◆ **Aim of the task**: Here is a block of records. Copy every line in it that includes "HALL".

####

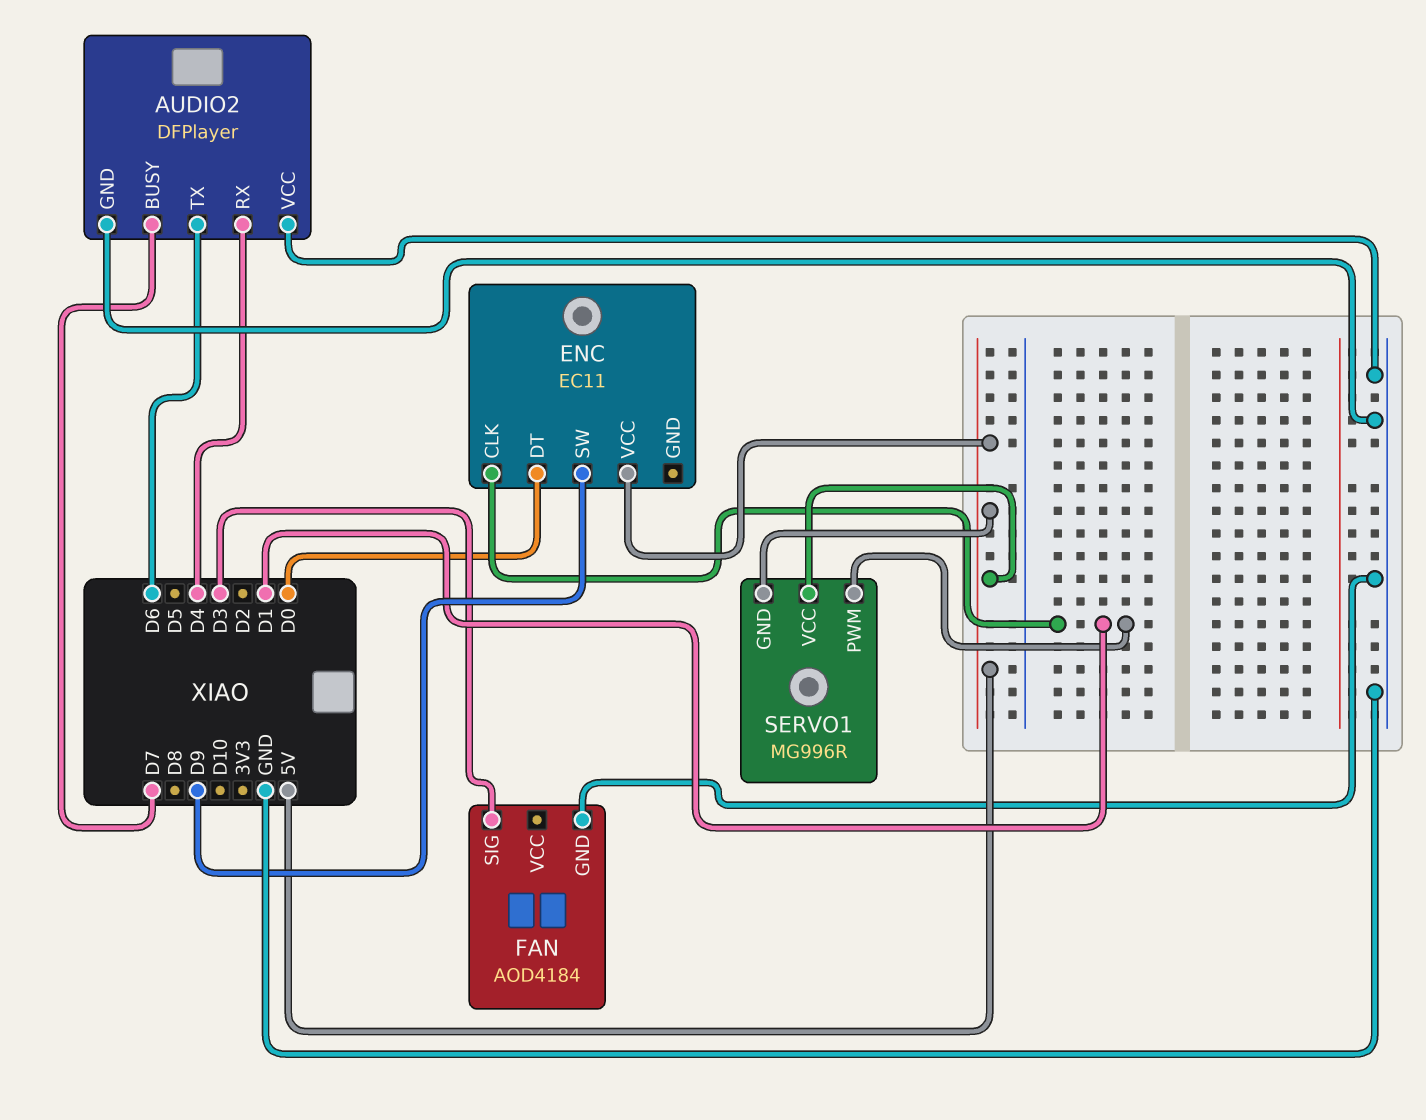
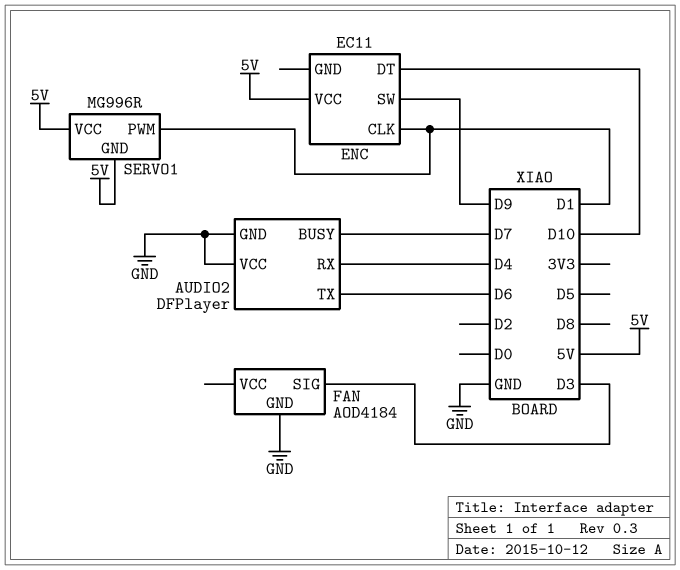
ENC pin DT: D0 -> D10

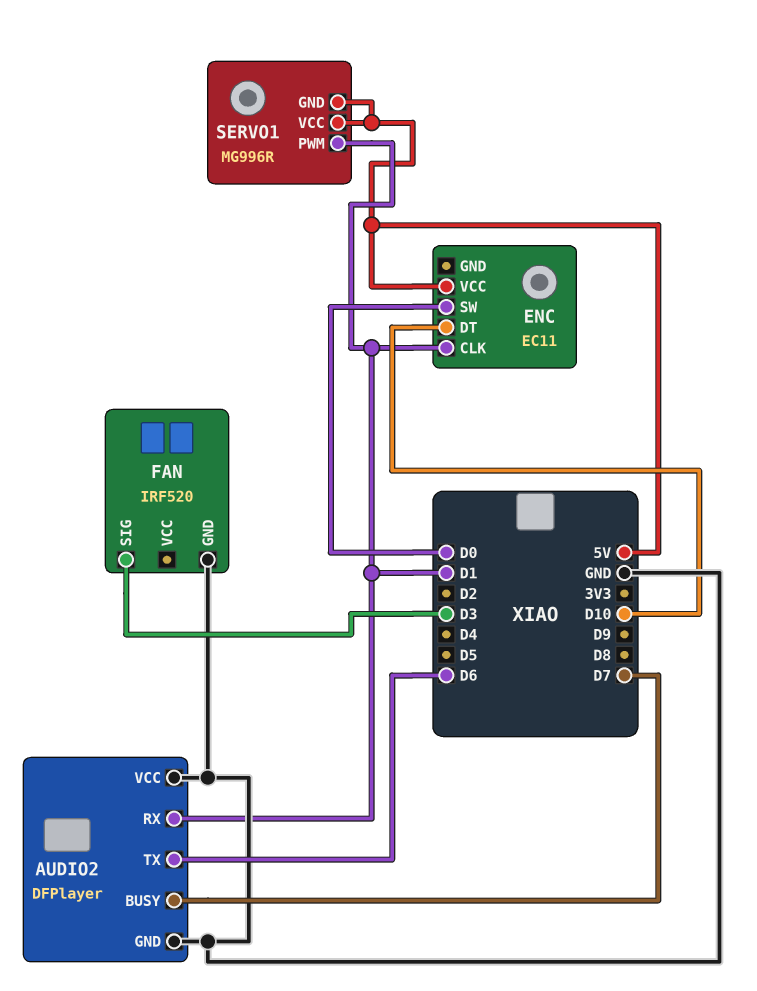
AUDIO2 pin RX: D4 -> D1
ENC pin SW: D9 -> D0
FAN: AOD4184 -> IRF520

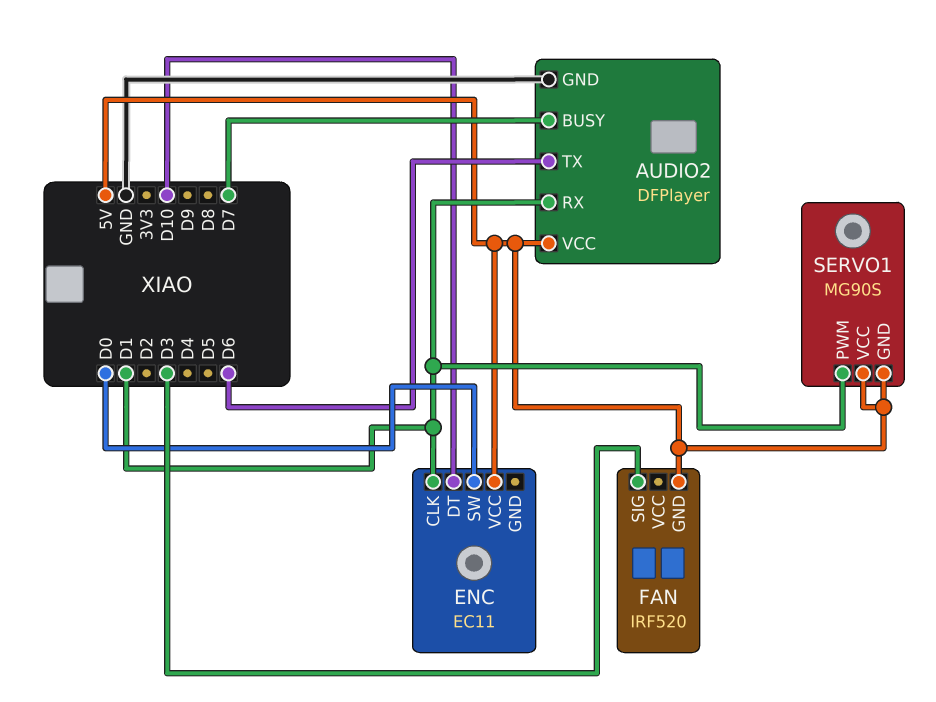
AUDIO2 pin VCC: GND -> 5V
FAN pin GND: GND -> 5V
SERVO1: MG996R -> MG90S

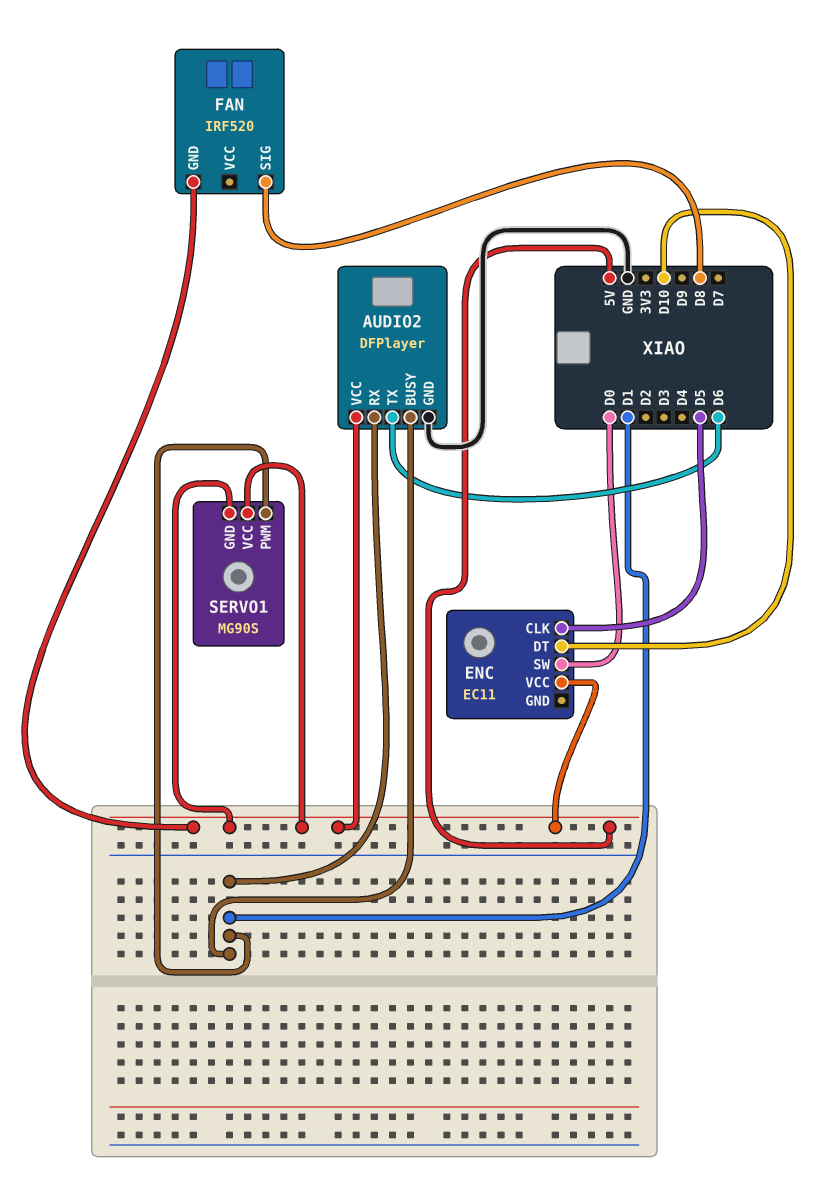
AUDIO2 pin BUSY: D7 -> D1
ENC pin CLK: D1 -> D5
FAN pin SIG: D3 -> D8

####

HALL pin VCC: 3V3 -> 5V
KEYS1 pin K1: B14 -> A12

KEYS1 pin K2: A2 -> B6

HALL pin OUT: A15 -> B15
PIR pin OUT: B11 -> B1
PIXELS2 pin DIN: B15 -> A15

####

◆ **Solution below**:
HALL pin VCC: 3V3 -> 5V
HALL pin OUT: A15 -> B15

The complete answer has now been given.